:: TASK OBJECTIVE ::
Using the listing below, set down each line from the line containing "none -> lime 1x4 plate [364,342,533,441]" through the line containing "none -> yellow 1x1 brick [351,113,392,149]", both ends included, exactly and with nothing added.

[[ EXTRACTED RECORDS open ]]

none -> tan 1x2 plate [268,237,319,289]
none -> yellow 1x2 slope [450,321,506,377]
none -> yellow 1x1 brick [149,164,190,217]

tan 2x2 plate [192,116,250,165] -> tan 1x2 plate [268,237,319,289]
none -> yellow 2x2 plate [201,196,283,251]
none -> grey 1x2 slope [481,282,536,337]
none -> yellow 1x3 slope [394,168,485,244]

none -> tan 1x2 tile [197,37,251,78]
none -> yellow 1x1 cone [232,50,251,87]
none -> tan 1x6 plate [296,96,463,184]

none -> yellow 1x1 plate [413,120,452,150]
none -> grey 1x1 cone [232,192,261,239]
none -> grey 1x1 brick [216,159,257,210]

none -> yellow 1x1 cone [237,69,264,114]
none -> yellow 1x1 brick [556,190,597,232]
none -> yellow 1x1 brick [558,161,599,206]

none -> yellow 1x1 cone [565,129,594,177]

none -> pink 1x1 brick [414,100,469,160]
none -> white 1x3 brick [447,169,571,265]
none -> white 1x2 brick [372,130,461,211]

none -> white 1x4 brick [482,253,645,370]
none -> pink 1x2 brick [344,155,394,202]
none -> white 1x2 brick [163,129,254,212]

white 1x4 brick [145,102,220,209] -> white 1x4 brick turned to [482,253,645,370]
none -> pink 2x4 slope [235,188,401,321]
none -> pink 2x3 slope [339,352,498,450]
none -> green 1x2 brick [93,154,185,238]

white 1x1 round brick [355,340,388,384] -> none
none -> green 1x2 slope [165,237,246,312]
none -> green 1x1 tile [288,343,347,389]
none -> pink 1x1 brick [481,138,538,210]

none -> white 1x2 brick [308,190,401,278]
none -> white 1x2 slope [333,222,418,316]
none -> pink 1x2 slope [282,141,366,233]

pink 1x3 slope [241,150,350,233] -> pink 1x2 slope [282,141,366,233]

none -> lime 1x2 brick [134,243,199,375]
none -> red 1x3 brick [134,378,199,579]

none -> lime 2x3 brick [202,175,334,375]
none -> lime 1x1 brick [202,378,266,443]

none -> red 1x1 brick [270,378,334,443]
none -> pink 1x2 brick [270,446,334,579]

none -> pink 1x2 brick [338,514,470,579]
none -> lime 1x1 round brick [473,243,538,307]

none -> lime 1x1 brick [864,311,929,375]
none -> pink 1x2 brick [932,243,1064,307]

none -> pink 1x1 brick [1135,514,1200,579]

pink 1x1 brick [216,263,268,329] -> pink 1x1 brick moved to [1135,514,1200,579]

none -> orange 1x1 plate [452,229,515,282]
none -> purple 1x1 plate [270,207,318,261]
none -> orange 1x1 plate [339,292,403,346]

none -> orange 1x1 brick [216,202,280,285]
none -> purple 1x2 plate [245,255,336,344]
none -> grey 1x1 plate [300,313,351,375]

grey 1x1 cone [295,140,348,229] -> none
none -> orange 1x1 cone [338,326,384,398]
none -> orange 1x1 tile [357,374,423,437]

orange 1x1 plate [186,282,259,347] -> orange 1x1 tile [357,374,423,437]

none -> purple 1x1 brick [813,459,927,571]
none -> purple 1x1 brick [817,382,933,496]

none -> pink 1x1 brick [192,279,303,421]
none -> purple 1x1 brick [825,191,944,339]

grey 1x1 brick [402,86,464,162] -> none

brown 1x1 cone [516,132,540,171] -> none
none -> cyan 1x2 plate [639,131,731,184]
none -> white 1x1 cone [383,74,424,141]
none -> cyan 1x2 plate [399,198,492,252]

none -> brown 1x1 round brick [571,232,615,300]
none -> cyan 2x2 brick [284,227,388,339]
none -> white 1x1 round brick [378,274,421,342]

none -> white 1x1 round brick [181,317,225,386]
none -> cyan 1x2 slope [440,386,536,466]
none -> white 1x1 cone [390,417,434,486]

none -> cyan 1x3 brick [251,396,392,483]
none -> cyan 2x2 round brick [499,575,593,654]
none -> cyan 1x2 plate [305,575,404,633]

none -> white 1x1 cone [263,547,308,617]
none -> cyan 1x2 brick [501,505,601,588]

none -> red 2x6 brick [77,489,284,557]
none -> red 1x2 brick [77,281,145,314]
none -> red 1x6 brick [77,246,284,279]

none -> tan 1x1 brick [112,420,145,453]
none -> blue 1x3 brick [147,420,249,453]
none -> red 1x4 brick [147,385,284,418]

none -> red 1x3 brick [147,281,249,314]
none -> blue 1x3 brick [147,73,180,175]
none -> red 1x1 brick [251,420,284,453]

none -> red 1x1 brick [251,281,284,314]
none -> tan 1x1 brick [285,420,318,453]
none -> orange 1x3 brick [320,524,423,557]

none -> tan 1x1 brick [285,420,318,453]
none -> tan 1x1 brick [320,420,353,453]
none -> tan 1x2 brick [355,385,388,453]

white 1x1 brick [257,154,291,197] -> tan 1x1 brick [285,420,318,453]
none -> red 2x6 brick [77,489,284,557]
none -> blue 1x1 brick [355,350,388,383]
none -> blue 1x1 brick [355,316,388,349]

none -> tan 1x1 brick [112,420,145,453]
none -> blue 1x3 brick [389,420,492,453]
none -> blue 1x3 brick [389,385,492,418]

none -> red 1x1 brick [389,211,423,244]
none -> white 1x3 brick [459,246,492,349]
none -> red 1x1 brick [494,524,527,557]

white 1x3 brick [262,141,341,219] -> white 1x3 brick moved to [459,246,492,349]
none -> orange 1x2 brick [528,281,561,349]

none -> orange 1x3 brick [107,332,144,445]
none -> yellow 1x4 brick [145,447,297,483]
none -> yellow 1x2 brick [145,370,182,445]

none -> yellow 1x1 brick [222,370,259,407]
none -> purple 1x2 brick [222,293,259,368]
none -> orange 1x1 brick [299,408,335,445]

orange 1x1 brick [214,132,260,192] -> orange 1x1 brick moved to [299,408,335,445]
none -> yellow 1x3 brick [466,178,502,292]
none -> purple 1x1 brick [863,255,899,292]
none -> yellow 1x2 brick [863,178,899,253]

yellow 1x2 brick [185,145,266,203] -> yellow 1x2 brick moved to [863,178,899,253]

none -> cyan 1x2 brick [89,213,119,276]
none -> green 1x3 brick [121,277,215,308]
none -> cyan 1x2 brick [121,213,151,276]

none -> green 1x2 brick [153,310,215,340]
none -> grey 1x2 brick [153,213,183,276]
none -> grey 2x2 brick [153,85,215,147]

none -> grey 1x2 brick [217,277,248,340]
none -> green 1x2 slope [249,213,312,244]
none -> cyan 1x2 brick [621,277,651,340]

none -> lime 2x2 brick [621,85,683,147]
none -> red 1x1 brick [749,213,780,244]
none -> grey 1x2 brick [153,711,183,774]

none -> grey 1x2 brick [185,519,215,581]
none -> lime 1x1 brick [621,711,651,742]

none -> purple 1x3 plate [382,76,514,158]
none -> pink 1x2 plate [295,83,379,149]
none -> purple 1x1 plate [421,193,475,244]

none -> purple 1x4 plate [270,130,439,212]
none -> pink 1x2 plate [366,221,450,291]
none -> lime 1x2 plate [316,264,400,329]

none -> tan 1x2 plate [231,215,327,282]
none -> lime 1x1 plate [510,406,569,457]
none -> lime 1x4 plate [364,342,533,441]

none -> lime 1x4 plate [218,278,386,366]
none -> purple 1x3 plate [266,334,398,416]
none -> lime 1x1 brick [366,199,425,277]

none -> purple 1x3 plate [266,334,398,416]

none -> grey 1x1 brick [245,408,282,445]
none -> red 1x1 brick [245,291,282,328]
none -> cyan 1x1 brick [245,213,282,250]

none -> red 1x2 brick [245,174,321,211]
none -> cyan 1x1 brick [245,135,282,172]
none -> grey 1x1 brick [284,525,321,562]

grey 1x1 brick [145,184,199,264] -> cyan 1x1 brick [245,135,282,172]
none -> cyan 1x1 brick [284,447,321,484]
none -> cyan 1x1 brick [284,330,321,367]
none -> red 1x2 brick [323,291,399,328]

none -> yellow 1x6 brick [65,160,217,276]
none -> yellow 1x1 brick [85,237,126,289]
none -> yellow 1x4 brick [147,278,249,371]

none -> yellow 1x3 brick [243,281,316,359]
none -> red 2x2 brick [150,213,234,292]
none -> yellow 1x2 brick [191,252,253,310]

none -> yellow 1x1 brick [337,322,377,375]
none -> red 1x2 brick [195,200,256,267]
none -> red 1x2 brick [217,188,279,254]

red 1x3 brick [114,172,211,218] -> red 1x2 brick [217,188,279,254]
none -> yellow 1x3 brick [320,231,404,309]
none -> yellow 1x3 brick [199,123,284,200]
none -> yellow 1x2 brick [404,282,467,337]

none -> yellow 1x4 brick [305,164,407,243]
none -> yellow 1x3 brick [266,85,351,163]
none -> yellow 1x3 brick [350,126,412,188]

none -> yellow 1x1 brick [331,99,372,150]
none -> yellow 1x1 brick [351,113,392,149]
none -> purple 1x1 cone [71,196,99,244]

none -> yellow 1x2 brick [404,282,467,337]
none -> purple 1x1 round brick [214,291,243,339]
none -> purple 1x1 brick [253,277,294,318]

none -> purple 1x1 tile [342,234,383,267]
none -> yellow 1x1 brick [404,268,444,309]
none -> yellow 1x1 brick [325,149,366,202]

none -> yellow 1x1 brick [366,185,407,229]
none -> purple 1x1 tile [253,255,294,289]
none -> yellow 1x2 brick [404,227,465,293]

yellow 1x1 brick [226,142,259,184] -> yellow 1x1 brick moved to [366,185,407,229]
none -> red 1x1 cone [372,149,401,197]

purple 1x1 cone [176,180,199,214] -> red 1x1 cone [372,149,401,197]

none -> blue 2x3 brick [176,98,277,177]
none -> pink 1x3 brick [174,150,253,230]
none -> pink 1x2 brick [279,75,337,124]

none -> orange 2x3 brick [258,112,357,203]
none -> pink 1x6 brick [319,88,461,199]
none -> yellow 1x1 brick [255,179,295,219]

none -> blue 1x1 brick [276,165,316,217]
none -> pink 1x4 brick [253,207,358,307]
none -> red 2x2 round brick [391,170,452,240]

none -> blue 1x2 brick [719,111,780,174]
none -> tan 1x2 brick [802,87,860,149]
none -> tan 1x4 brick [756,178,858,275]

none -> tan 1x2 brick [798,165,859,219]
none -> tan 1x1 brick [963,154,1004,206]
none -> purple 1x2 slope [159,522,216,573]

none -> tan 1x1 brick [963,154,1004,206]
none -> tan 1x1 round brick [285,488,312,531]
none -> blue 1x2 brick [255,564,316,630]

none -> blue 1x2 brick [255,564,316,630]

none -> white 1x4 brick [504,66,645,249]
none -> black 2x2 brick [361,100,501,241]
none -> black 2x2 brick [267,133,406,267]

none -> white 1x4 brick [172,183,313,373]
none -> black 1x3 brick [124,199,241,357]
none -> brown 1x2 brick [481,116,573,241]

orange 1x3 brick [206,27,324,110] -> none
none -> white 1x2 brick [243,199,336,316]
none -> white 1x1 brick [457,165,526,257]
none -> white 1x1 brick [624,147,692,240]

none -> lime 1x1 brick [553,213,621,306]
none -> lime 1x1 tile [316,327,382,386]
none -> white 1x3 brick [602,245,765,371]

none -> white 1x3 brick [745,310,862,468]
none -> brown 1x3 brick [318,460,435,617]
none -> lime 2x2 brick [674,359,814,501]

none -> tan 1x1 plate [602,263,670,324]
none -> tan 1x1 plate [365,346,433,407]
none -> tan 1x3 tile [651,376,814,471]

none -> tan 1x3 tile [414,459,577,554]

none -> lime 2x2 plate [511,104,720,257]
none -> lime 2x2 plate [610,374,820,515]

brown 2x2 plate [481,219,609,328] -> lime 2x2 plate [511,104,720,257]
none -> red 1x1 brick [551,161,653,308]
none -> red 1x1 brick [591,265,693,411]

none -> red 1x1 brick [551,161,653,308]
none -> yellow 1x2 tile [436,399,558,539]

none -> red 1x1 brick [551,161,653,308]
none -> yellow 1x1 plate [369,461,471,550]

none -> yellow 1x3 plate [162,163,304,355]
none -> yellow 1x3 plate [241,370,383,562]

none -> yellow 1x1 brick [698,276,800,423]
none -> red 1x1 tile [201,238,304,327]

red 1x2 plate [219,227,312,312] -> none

[[ EXTRACTED RECORDS closed ]]

:: RESPONSE TO THE TASK ::
none -> lime 1x4 plate [364,342,533,441]

none -> lime 1x4 plate [218,278,386,366]
none -> purple 1x3 plate [266,334,398,416]
none -> lime 1x1 brick [366,199,425,277]

none -> purple 1x3 plate [266,334,398,416]

none -> grey 1x1 brick [245,408,282,445]
none -> red 1x1 brick [245,291,282,328]
none -> cyan 1x1 brick [245,213,282,250]

none -> red 1x2 brick [245,174,321,211]
none -> cyan 1x1 brick [245,135,282,172]
none -> grey 1x1 brick [284,525,321,562]

grey 1x1 brick [145,184,199,264] -> cyan 1x1 brick [245,135,282,172]
none -> cyan 1x1 brick [284,447,321,484]
none -> cyan 1x1 brick [284,330,321,367]
none -> red 1x2 brick [323,291,399,328]

none -> yellow 1x6 brick [65,160,217,276]
none -> yellow 1x1 brick [85,237,126,289]
none -> yellow 1x4 brick [147,278,249,371]

none -> yellow 1x3 brick [243,281,316,359]
none -> red 2x2 brick [150,213,234,292]
none -> yellow 1x2 brick [191,252,253,310]

none -> yellow 1x1 brick [337,322,377,375]
none -> red 1x2 brick [195,200,256,267]
none -> red 1x2 brick [217,188,279,254]

red 1x3 brick [114,172,211,218] -> red 1x2 brick [217,188,279,254]
none -> yellow 1x3 brick [320,231,404,309]
none -> yellow 1x3 brick [199,123,284,200]
none -> yellow 1x2 brick [404,282,467,337]

none -> yellow 1x4 brick [305,164,407,243]
none -> yellow 1x3 brick [266,85,351,163]
none -> yellow 1x3 brick [350,126,412,188]

none -> yellow 1x1 brick [331,99,372,150]
none -> yellow 1x1 brick [351,113,392,149]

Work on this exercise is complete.